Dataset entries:
========================================

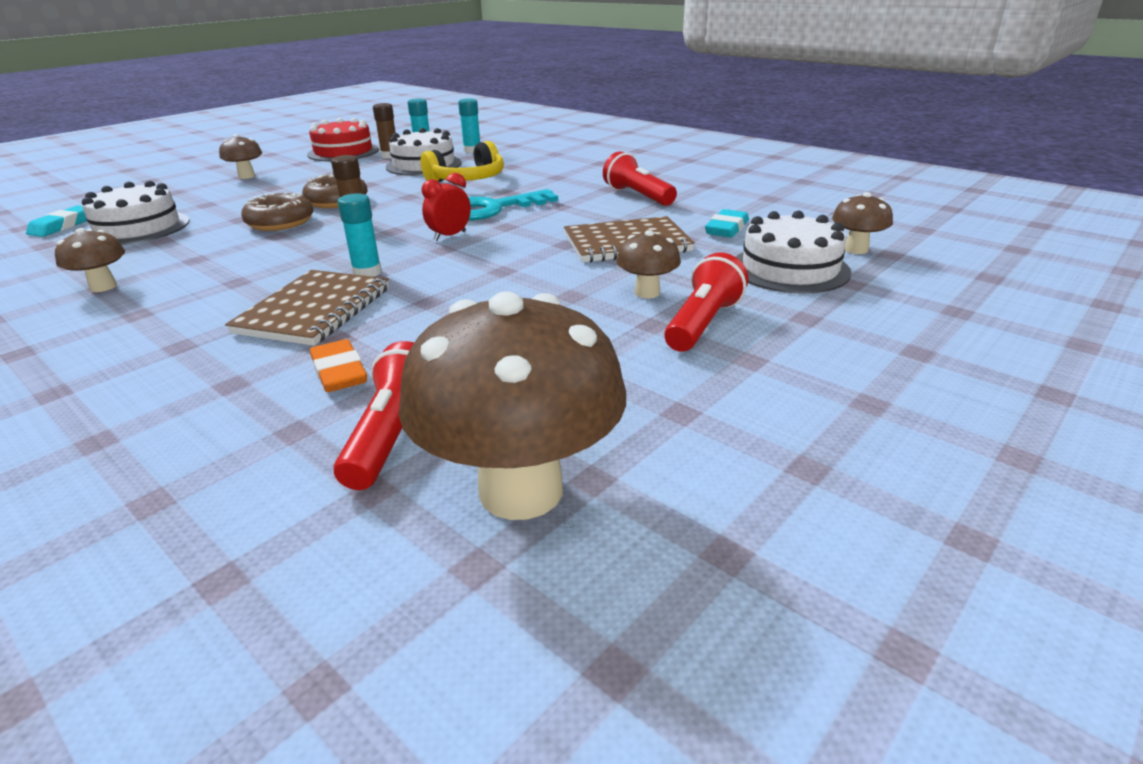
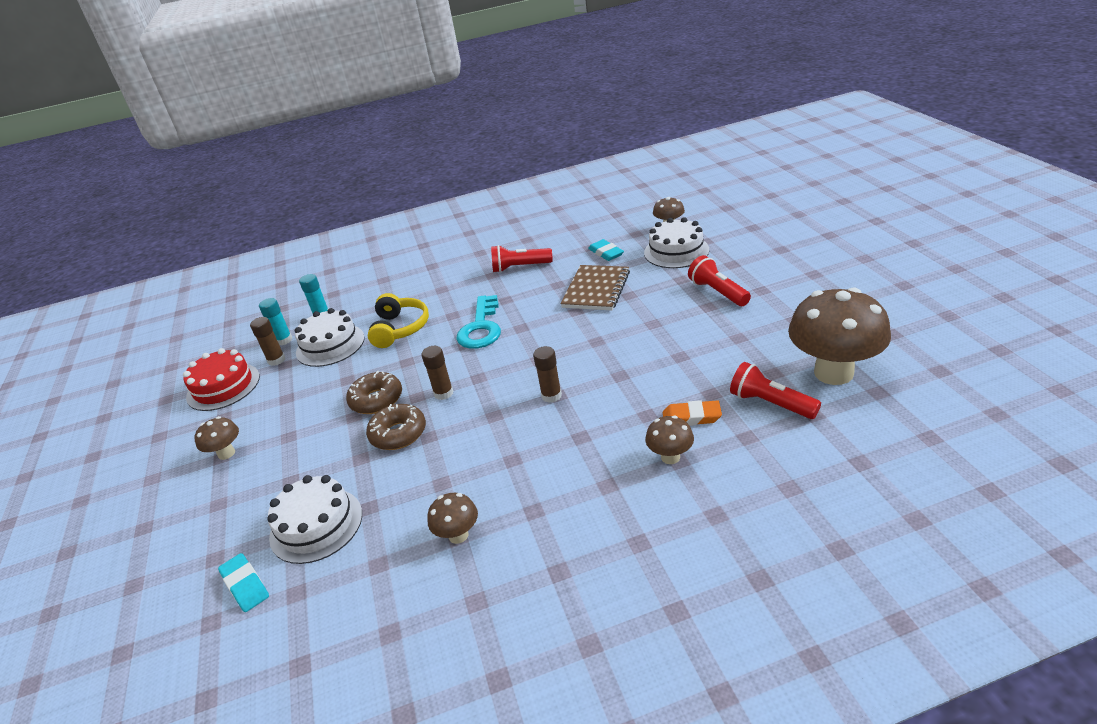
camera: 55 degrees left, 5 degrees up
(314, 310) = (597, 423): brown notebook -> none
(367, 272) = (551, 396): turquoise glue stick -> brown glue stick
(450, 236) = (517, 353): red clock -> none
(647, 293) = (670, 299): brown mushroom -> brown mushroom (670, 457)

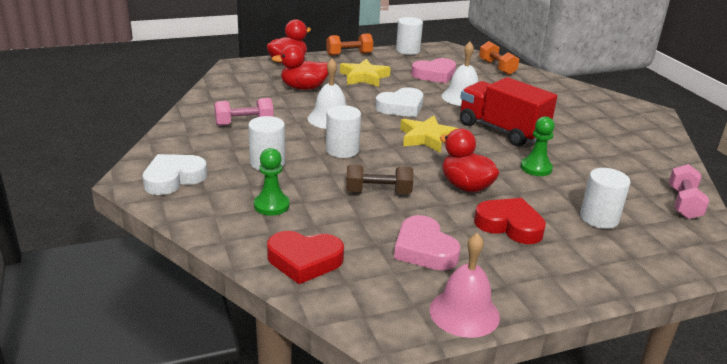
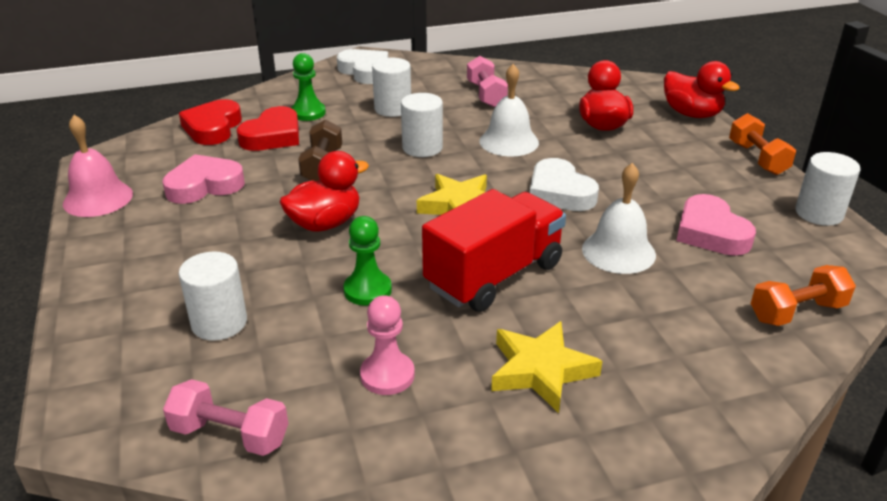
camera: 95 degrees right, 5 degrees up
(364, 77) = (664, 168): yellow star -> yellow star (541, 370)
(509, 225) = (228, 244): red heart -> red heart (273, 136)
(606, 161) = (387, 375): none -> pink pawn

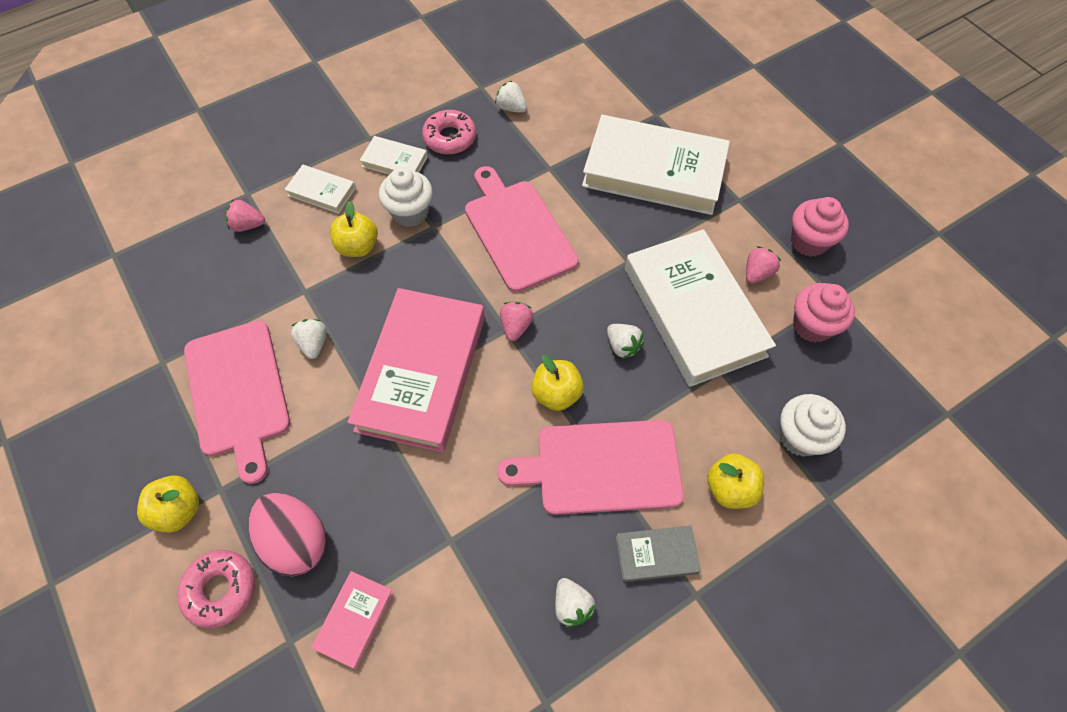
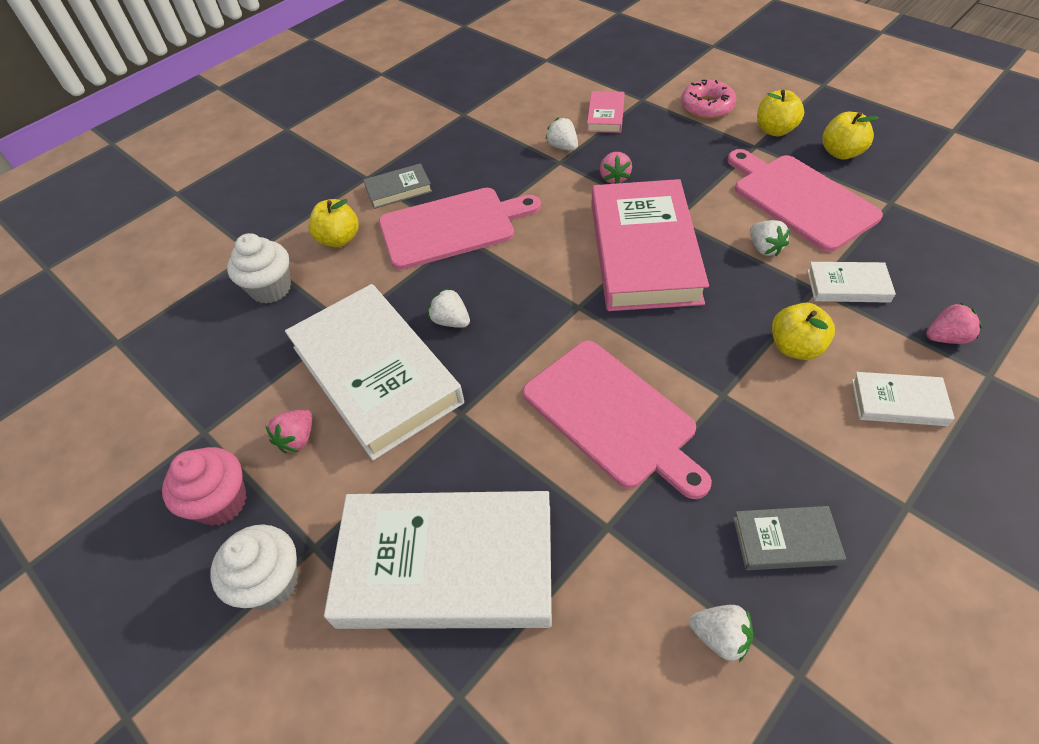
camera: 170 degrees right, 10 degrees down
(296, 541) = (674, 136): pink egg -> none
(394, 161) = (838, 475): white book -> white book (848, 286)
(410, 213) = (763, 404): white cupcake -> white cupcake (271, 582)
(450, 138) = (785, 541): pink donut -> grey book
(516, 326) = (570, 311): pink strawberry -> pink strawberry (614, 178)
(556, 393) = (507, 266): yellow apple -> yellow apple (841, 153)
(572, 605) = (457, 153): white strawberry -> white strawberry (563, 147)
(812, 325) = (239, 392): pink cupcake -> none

========================================

▶ [The problem]: Exact copies of the lines from the one holding "(556, 393) = (507, 266): yellow" through the last line above, and only those, make up the answer.

▶ [Written solution]:
(556, 393) = (507, 266): yellow apple -> yellow apple (841, 153)
(572, 605) = (457, 153): white strawberry -> white strawberry (563, 147)
(812, 325) = (239, 392): pink cupcake -> none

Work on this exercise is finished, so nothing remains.